### [Try it]
In the entries that follow, find the line containing "blue duck [447,421,529,513]", then output exactly every line from the first through that one.

--- START ---

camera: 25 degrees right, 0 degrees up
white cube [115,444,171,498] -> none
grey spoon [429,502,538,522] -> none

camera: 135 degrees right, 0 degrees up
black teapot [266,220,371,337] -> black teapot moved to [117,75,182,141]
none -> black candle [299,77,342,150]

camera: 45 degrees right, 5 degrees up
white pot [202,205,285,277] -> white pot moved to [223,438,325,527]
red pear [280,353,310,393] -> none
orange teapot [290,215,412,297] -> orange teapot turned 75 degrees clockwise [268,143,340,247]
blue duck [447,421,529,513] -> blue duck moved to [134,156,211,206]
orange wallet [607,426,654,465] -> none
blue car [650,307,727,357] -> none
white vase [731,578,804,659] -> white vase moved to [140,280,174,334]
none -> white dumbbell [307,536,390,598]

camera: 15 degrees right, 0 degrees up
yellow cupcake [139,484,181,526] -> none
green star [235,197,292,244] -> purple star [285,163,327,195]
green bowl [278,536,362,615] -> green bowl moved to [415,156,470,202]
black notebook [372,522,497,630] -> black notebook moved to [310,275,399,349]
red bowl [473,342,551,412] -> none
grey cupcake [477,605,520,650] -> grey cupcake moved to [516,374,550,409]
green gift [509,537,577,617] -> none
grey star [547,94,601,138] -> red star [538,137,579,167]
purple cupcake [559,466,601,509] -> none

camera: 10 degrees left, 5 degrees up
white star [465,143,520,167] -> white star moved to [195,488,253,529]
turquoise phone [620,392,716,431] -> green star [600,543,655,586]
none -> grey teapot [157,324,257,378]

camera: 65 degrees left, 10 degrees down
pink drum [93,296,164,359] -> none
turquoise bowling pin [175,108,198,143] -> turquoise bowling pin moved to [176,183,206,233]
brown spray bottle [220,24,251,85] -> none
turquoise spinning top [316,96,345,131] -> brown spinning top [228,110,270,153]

--- END ---

### [Task response]
camera: 25 degrees right, 0 degrees up
white cube [115,444,171,498] -> none
grey spoon [429,502,538,522] -> none

camera: 135 degrees right, 0 degrees up
black teapot [266,220,371,337] -> black teapot moved to [117,75,182,141]
none -> black candle [299,77,342,150]

camera: 45 degrees right, 5 degrees up
white pot [202,205,285,277] -> white pot moved to [223,438,325,527]
red pear [280,353,310,393] -> none
orange teapot [290,215,412,297] -> orange teapot turned 75 degrees clockwise [268,143,340,247]
blue duck [447,421,529,513] -> blue duck moved to [134,156,211,206]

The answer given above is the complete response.